- _YOUR OBJECTIVE_:
Write the entries out exactly, with the final line being the one containing "orange car: 5 -> 6".
━━━━━━━━━━━━━━━━━━━━━━━━━━━━━━
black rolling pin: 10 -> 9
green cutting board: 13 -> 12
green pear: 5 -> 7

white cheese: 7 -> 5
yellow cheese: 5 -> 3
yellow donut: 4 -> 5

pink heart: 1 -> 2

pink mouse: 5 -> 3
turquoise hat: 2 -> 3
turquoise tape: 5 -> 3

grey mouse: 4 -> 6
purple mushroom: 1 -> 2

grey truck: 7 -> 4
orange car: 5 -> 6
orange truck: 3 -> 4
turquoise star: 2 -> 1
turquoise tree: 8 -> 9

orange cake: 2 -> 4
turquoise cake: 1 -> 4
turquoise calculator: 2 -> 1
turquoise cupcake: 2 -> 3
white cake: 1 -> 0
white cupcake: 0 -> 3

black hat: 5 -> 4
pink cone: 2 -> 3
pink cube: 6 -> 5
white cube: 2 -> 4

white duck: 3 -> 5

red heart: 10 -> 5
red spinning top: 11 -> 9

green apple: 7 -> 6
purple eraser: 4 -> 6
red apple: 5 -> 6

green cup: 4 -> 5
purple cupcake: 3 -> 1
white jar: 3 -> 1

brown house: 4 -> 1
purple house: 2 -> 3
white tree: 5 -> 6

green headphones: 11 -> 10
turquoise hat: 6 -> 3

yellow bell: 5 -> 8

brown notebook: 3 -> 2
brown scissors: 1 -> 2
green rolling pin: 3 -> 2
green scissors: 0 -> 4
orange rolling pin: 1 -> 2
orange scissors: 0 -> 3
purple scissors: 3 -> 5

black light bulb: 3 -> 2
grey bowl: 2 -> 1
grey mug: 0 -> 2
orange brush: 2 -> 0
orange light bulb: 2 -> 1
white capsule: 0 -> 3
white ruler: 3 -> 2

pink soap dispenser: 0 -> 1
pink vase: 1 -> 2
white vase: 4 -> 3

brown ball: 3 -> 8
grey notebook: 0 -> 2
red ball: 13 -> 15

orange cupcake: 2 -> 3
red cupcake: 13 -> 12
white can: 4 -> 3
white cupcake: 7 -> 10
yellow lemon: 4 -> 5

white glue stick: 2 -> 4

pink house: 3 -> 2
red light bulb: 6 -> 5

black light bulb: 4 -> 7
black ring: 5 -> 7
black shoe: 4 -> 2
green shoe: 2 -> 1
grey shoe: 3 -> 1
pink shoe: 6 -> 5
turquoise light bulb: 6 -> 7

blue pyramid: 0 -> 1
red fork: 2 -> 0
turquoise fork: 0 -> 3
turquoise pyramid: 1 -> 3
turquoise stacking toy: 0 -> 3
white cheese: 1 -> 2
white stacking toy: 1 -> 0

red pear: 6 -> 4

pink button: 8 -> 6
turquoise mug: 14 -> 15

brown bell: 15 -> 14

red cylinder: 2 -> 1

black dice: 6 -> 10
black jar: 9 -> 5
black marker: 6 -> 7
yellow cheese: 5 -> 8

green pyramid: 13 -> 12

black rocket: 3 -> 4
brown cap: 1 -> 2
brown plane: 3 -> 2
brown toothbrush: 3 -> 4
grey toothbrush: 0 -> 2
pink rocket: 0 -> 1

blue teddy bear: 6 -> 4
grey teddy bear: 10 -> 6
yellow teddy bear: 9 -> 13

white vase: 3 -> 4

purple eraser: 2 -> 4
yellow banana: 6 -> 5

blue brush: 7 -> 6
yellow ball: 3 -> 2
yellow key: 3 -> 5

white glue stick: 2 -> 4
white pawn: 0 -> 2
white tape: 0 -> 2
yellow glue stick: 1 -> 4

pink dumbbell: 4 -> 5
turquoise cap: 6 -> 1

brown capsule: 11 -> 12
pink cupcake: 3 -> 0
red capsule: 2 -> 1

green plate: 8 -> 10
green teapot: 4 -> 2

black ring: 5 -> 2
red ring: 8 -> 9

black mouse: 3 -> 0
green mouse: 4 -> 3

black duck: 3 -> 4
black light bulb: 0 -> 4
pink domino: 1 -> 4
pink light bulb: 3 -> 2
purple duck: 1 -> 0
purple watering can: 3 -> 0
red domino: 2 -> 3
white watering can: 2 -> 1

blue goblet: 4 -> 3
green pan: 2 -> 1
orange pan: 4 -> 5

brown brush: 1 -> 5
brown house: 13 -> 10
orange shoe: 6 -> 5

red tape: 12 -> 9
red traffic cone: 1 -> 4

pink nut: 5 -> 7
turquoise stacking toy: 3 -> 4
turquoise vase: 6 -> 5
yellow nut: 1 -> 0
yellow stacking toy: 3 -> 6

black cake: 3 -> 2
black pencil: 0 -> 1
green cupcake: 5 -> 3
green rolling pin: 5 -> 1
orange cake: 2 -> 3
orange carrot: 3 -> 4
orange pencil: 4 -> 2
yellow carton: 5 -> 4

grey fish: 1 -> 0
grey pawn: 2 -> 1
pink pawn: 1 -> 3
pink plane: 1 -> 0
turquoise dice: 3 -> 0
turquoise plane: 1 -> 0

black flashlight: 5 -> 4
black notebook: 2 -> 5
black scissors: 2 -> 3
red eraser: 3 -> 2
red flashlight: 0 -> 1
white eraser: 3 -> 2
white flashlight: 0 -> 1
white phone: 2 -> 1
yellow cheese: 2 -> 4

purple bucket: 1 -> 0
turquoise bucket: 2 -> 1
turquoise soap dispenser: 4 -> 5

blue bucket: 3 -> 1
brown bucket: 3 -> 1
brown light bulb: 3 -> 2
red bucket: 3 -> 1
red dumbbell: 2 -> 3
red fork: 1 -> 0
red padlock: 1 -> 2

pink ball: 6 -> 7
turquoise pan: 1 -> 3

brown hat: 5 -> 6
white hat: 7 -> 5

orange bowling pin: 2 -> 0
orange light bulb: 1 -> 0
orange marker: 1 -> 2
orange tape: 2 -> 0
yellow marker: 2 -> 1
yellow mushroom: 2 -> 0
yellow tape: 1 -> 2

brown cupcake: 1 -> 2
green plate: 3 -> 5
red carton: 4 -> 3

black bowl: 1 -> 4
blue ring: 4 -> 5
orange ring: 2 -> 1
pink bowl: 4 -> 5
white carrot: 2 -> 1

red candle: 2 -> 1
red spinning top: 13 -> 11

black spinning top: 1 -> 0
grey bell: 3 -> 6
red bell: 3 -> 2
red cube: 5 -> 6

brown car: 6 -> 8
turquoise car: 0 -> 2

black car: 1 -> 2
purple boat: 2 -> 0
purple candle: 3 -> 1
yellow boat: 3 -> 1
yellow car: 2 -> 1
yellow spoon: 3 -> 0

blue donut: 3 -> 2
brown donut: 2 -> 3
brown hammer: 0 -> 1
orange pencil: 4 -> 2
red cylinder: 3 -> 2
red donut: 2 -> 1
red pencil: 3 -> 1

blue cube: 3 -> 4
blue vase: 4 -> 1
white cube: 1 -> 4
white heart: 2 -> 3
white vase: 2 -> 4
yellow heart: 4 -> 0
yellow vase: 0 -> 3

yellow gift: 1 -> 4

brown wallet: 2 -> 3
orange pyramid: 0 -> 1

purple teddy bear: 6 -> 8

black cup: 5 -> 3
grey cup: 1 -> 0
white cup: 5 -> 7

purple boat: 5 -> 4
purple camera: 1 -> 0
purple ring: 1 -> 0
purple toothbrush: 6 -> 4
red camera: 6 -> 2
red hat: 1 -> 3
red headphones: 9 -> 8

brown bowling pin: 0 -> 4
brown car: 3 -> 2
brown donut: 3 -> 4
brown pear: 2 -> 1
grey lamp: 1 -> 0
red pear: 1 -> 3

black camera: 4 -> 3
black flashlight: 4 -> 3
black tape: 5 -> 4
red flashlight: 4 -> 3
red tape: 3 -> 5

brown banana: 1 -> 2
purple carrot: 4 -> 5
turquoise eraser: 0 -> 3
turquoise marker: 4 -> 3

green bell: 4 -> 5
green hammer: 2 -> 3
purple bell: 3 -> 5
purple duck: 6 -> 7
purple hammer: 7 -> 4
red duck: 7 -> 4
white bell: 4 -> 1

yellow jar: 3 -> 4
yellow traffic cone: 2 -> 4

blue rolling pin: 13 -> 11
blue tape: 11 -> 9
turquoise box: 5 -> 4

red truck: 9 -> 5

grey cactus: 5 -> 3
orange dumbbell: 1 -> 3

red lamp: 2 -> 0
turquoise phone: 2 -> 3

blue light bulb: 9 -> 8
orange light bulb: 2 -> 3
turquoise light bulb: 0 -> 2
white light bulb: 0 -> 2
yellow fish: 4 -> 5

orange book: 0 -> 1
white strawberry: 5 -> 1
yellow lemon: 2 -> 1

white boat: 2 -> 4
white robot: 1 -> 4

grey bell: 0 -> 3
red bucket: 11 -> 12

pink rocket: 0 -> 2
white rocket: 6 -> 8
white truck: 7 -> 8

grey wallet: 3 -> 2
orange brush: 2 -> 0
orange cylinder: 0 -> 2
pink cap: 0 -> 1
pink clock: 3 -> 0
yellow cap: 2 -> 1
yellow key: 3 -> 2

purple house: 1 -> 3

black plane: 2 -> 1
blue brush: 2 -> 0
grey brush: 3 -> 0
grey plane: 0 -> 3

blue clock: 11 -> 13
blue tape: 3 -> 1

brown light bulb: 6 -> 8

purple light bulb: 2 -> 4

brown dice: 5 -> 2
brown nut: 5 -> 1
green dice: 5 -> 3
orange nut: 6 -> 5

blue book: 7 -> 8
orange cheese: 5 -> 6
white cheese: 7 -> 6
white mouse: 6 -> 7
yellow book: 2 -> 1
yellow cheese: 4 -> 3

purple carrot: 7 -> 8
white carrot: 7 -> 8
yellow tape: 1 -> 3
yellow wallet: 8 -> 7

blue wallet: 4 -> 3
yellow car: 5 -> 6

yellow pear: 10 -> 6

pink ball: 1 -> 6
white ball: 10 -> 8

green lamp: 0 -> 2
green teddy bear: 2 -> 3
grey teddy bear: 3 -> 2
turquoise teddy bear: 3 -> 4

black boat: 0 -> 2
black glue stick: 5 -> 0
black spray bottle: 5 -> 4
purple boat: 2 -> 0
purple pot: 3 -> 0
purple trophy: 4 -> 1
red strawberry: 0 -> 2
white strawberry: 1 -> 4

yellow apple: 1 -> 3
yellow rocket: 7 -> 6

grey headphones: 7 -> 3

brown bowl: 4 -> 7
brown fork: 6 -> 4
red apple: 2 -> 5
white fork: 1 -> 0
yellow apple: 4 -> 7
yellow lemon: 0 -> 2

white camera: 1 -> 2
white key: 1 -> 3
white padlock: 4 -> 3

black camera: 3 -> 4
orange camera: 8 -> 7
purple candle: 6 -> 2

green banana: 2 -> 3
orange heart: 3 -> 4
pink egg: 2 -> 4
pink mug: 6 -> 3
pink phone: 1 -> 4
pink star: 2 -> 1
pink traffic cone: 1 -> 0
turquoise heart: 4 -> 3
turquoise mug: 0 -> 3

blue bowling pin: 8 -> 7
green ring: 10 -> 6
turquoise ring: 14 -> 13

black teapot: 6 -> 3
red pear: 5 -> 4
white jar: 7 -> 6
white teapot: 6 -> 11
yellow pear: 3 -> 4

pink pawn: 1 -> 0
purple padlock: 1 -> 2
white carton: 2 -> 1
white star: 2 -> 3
━━━━━━━━━━━━━━━━━━━━━━━━━━━━━━
- _YOUR RESPONSE_:
black rolling pin: 10 -> 9
green cutting board: 13 -> 12
green pear: 5 -> 7

white cheese: 7 -> 5
yellow cheese: 5 -> 3
yellow donut: 4 -> 5

pink heart: 1 -> 2

pink mouse: 5 -> 3
turquoise hat: 2 -> 3
turquoise tape: 5 -> 3

grey mouse: 4 -> 6
purple mushroom: 1 -> 2

grey truck: 7 -> 4
orange car: 5 -> 6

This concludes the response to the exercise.